* _WHAT YOU WILL DO_
Repeat verbatim, and only, the lines of the data below, beginning at the line that contains "[(257,24),(283,32),(271,74),(246,65),(257,24)]" and stopping after the line that contains "[(84,63),(102,79),(83,98),(66,83),(84,63)]".

-- AVAILABLE RECORDS follows --

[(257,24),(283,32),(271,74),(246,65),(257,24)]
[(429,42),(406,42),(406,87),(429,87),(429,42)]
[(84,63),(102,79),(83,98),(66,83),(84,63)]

-- AVAILABLE RECORDS concluded --
-- AVAILABLE RECORDS follows --

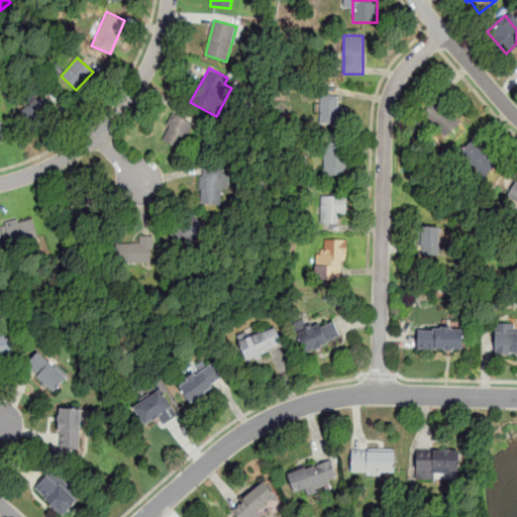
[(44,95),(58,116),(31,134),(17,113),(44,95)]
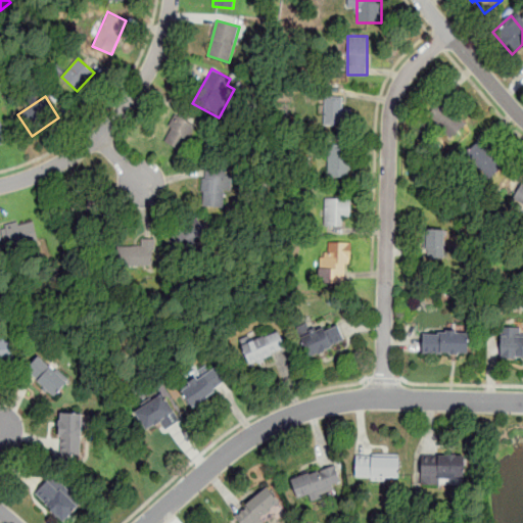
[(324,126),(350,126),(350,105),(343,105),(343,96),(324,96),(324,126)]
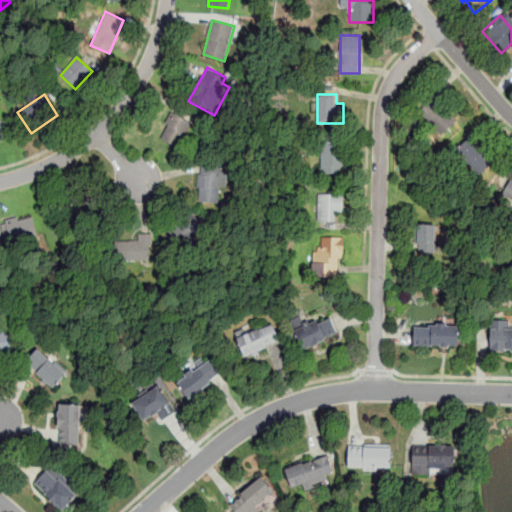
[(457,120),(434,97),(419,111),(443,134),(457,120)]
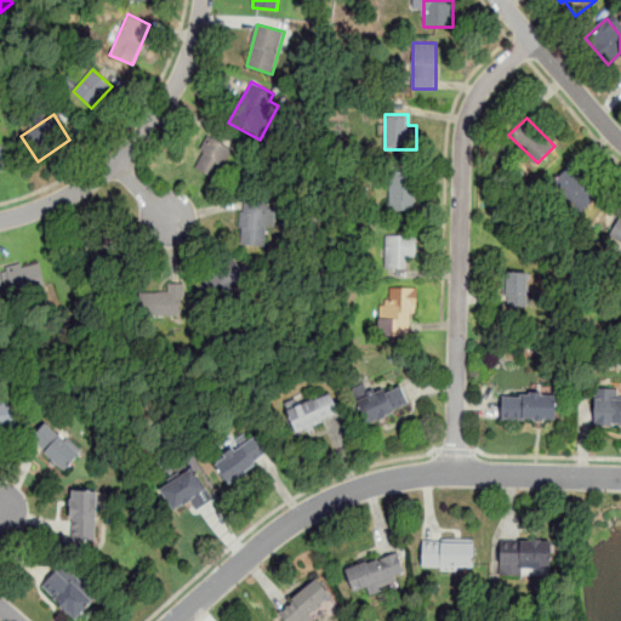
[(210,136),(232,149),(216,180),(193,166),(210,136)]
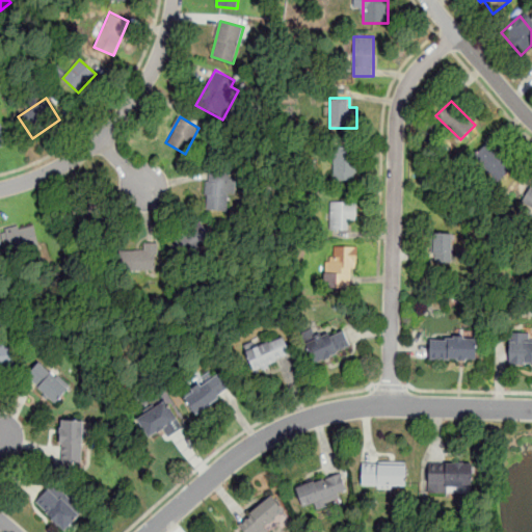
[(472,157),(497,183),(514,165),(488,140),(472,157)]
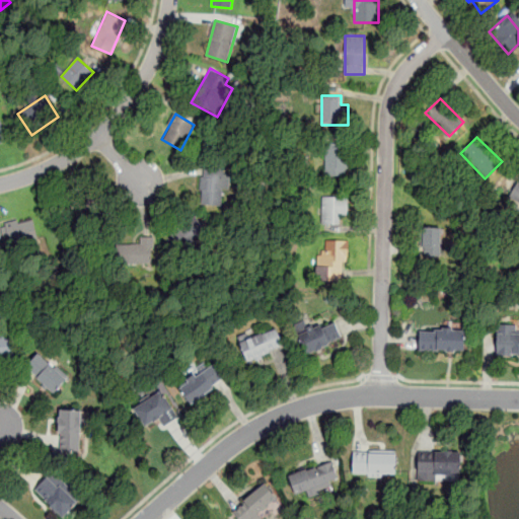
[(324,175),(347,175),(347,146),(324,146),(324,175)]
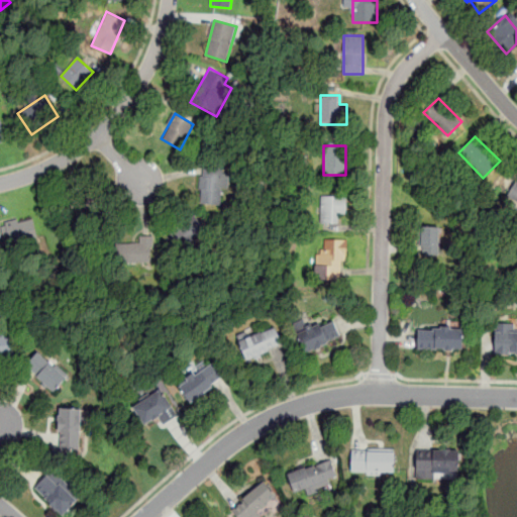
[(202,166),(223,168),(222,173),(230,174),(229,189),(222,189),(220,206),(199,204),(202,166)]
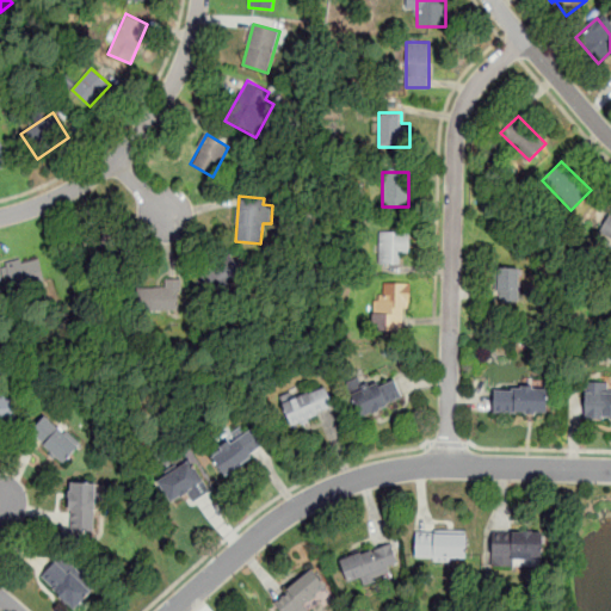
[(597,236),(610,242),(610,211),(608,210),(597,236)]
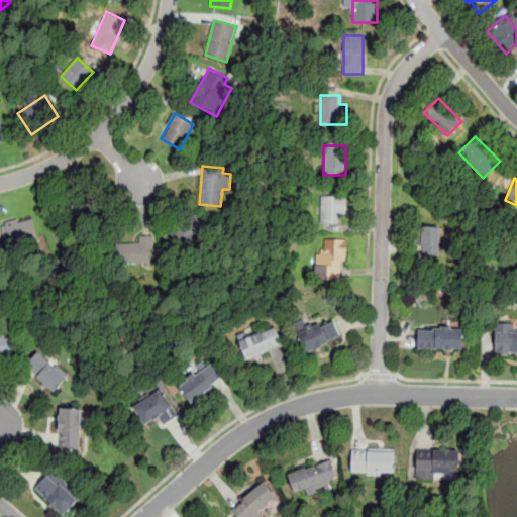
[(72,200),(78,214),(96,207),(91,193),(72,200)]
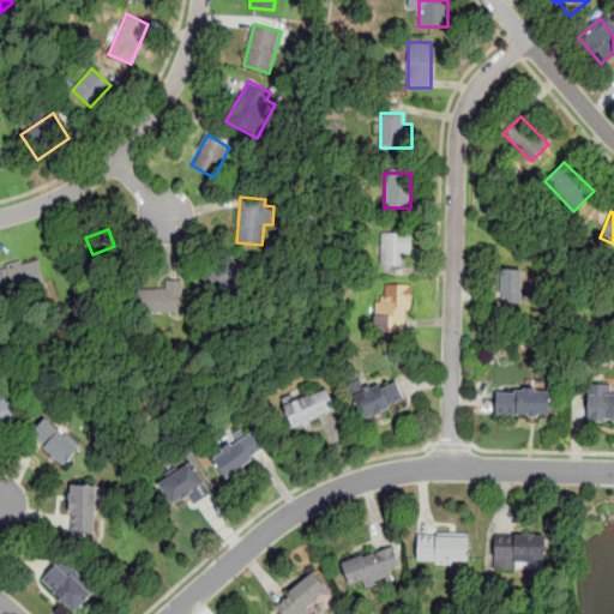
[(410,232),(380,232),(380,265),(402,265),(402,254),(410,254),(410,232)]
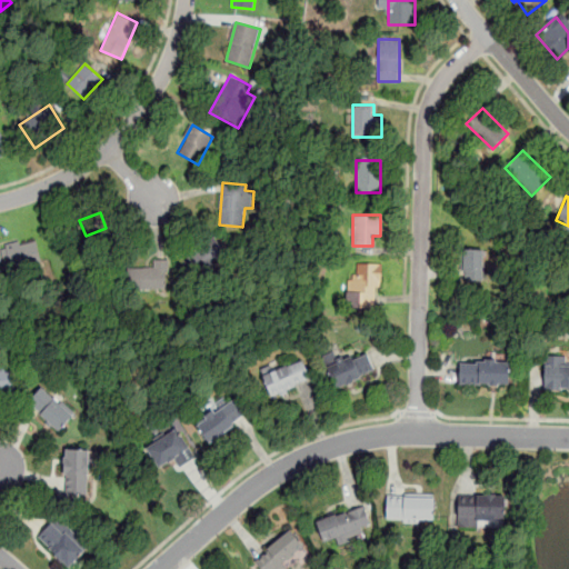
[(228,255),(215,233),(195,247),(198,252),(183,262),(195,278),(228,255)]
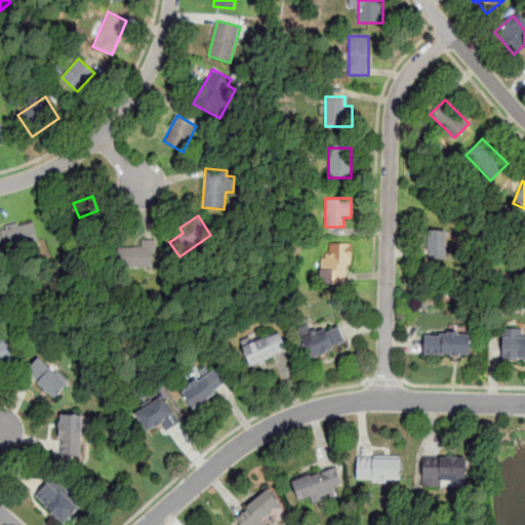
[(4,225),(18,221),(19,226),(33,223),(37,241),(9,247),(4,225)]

-- AVAILABLE RECORDS concluded --
-- AVAILABLE RECORDS follows --

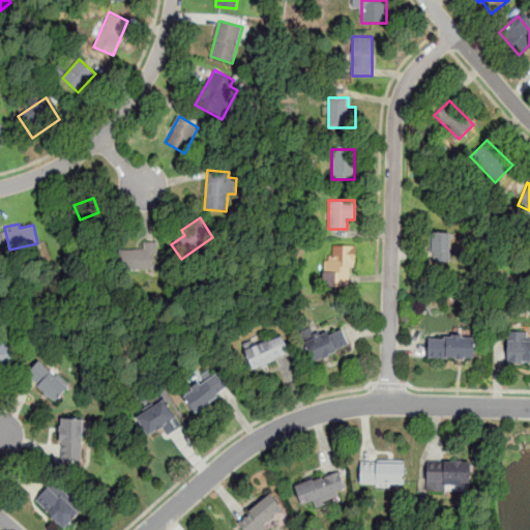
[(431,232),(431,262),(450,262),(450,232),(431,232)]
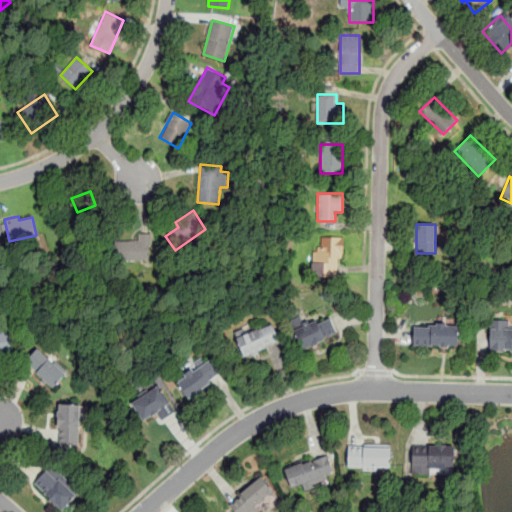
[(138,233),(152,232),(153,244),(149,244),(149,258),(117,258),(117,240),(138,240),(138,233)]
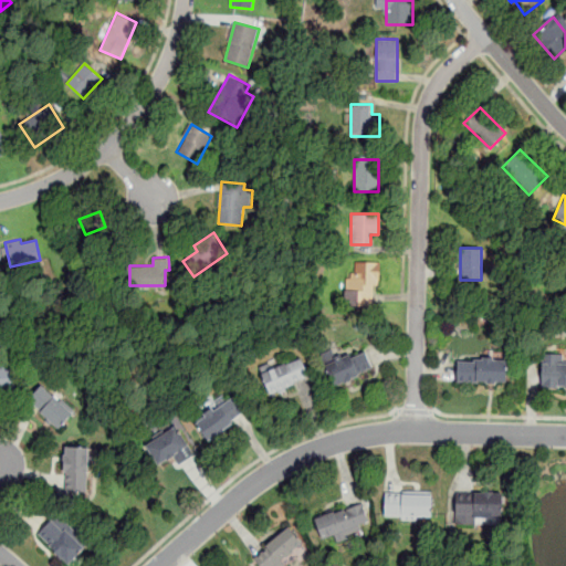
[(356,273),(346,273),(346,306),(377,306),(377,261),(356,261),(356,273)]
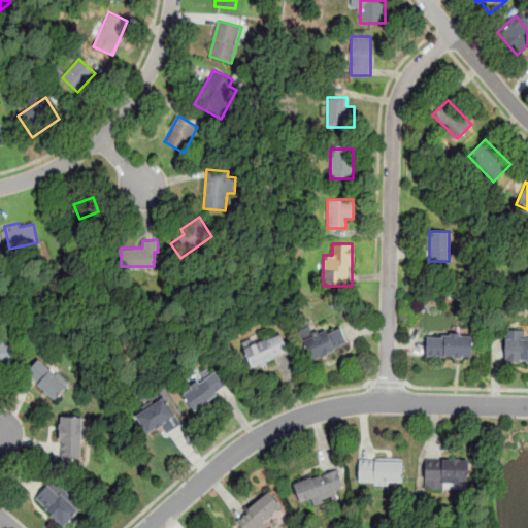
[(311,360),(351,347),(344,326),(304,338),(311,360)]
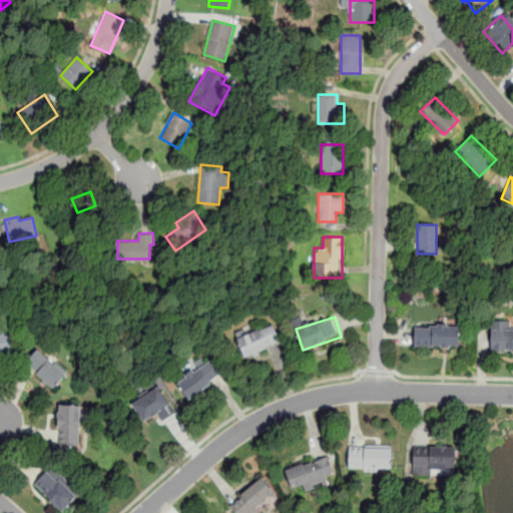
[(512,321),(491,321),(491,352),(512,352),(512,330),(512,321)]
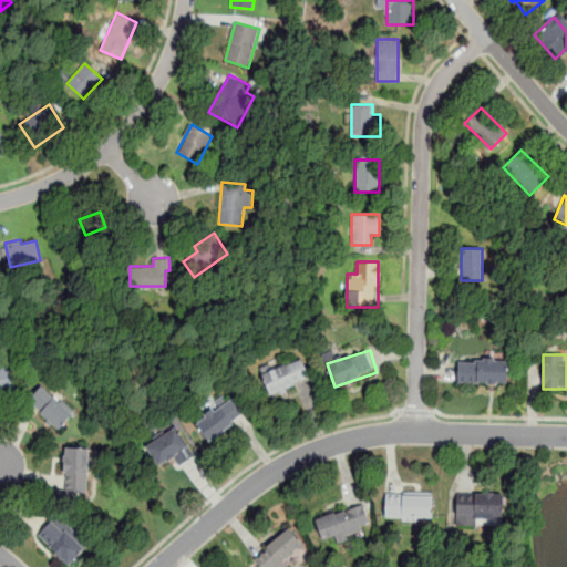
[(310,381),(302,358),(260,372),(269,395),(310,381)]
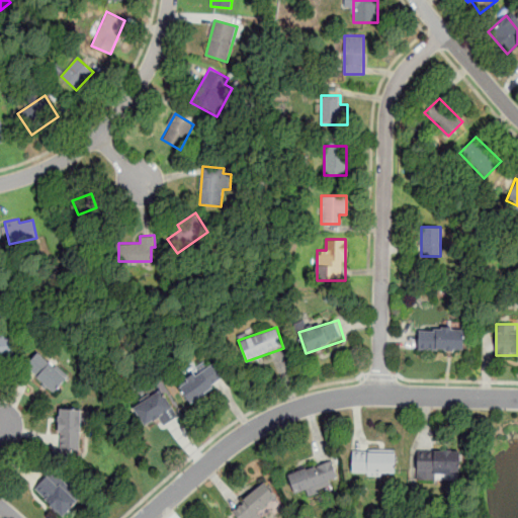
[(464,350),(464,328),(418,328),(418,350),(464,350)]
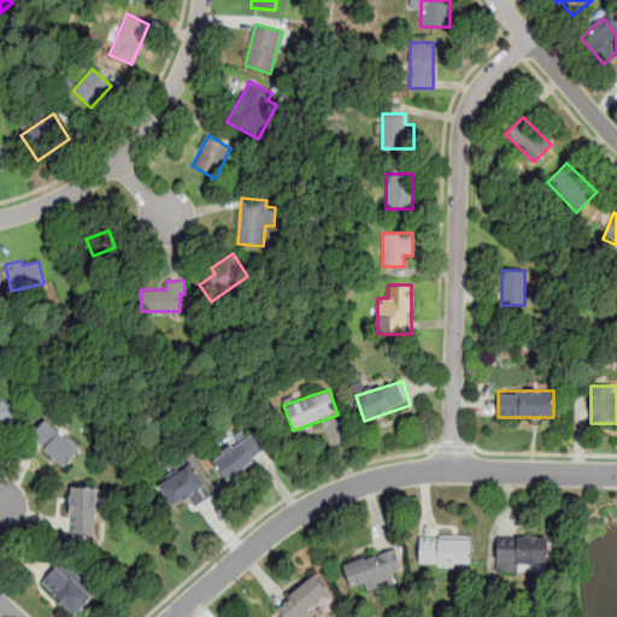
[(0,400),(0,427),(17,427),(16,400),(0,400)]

-- AVAILABLE RECORDS concluded --

* _TASK OUTPUT_
[(257,24),(283,32),(271,74),(246,65),(257,24)]
[(429,42),(406,42),(406,87),(429,87),(429,42)]
[(84,63),(102,79),(83,98),(66,83),(84,63)]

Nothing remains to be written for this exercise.